*Your assignment:* With nothing added or dropped, copy the data that follows exactly.

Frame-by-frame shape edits

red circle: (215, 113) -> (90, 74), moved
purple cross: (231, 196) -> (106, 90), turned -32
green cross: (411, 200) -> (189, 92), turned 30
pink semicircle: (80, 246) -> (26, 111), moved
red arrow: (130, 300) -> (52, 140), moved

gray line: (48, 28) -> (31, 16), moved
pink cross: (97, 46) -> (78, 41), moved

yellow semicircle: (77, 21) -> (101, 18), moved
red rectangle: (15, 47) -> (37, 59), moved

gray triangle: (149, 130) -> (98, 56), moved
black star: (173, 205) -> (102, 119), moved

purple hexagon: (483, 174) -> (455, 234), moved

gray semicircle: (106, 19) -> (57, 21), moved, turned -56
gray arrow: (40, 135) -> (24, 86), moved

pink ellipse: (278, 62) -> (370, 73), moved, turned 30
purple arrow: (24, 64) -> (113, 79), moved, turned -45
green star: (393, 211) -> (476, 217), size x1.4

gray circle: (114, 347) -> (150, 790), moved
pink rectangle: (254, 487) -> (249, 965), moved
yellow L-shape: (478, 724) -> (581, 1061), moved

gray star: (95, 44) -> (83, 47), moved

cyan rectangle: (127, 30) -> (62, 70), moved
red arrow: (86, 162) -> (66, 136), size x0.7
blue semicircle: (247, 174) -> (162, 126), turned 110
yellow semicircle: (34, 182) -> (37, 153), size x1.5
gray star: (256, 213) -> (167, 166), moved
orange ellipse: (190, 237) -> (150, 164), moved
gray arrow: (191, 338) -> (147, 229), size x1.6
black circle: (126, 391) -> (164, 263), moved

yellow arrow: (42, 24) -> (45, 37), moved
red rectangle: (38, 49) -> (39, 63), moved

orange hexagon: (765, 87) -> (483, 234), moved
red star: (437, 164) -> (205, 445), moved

*Answer space:*
red circle: (215, 113) -> (90, 74), moved
purple cross: (231, 196) -> (106, 90), turned -32
green cross: (411, 200) -> (189, 92), turned 30
pink semicircle: (80, 246) -> (26, 111), moved
red arrow: (130, 300) -> (52, 140), moved

gray line: (48, 28) -> (31, 16), moved
pink cross: (97, 46) -> (78, 41), moved

yellow semicircle: (77, 21) -> (101, 18), moved
red rectangle: (15, 47) -> (37, 59), moved

gray triangle: (149, 130) -> (98, 56), moved
black star: (173, 205) -> (102, 119), moved

purple hexagon: (483, 174) -> (455, 234), moved

gray semicircle: (106, 19) -> (57, 21), moved, turned -56
gray arrow: (40, 135) -> (24, 86), moved

pink ellipse: (278, 62) -> (370, 73), moved, turned 30
purple arrow: (24, 64) -> (113, 79), moved, turned -45
green star: (393, 211) -> (476, 217), size x1.4

gray circle: (114, 347) -> (150, 790), moved
pink rectangle: (254, 487) -> (249, 965), moved
yellow L-shape: (478, 724) -> (581, 1061), moved

gray star: (95, 44) -> (83, 47), moved

cyan rectangle: (127, 30) -> (62, 70), moved
red arrow: (86, 162) -> (66, 136), size x0.7
blue semicircle: (247, 174) -> (162, 126), turned 110
yellow semicircle: (34, 182) -> (37, 153), size x1.5
gray star: (256, 213) -> (167, 166), moved
orange ellipse: (190, 237) -> (150, 164), moved
gray arrow: (191, 338) -> (147, 229), size x1.6
black circle: (126, 391) -> (164, 263), moved

yellow arrow: (42, 24) -> (45, 37), moved
red rectangle: (38, 49) -> (39, 63), moved

orange hexagon: (765, 87) -> (483, 234), moved
red star: (437, 164) -> (205, 445), moved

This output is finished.